### What to work on:
Which lines below contain the string "autoBeamOff" with matching case? Copy each one.

### Provided records:
--- BEGIN ---

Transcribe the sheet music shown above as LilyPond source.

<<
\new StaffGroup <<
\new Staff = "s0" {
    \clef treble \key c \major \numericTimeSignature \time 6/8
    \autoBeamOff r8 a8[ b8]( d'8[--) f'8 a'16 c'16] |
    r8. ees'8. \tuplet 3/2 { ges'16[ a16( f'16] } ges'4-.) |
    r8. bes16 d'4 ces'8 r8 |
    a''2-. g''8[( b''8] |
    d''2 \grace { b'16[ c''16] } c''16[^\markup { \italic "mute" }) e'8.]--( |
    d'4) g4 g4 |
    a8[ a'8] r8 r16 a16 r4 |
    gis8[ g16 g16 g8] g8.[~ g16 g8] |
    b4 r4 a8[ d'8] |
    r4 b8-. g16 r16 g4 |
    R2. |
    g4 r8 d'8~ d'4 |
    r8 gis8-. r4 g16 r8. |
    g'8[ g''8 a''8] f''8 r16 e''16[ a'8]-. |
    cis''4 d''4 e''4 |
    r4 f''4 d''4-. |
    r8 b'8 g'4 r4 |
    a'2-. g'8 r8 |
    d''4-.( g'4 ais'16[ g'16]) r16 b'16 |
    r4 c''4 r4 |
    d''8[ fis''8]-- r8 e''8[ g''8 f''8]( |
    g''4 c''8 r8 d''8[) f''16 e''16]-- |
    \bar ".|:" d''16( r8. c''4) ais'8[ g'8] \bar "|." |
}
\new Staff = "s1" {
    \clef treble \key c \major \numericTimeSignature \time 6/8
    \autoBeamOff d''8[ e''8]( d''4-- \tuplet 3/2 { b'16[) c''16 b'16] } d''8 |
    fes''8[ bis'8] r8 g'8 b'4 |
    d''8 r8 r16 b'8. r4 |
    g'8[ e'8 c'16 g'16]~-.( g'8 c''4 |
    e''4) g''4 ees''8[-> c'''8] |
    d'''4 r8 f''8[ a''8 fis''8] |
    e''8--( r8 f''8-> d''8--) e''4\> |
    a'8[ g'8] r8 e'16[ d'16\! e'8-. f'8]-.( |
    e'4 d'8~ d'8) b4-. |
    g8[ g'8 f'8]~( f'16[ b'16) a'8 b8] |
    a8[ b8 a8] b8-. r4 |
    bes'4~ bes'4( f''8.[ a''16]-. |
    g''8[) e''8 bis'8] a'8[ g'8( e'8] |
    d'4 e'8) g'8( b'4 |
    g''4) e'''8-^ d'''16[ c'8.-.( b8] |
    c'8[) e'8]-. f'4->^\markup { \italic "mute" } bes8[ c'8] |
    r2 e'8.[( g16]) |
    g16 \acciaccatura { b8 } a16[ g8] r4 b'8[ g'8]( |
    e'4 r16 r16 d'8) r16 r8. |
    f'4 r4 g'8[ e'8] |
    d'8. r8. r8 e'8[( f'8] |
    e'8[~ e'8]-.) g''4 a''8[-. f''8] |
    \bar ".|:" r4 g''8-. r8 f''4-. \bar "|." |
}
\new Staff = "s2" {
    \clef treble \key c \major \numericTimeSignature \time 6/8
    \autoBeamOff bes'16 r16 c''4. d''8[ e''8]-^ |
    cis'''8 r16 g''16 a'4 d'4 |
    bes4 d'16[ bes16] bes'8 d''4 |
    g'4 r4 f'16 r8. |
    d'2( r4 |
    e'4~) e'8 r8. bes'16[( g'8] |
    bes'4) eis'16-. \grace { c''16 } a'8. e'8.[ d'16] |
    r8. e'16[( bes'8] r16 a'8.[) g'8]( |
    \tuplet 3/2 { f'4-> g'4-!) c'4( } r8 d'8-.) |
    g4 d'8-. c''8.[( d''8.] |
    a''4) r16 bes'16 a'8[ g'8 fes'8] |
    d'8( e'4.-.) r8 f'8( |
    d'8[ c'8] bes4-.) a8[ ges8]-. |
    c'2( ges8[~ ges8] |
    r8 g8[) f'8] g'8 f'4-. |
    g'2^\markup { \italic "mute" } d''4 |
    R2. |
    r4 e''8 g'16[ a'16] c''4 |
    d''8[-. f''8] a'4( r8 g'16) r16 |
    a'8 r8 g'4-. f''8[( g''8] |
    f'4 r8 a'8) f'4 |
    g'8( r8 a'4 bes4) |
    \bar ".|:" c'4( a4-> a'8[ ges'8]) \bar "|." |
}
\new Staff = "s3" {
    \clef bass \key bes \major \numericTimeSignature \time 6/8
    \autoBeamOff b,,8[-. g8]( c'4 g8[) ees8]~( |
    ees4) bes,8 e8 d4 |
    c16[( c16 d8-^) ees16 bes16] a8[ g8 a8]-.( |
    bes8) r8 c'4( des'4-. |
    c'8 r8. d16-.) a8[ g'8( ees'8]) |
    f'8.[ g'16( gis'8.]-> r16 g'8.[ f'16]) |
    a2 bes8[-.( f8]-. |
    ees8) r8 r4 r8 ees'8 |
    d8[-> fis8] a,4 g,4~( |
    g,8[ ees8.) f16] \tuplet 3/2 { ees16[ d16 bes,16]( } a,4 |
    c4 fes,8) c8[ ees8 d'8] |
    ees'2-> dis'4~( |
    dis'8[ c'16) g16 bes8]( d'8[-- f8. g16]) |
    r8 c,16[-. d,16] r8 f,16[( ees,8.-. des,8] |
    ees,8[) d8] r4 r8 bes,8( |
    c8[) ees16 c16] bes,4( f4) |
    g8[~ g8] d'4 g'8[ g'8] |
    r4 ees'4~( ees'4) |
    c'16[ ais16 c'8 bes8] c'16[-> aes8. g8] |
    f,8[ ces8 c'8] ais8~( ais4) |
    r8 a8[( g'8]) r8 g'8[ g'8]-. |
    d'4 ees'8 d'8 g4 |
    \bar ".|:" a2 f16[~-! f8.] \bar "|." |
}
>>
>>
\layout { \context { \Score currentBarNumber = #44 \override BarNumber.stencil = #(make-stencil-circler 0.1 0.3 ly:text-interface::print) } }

--- END ---

### Finished task:
    \autoBeamOff r8 a8[ b8]( d'8[--) f'8 a'16 c'16] |
    \autoBeamOff d''8[ e''8]( d''4-- \tuplet 3/2 { b'16[) c''16 b'16] } d''8 |
    \autoBeamOff bes'16 r16 c''4. d''8[ e''8]-^ |
    \autoBeamOff b,,8[-. g8]( c'4 g8[) ees8]~( |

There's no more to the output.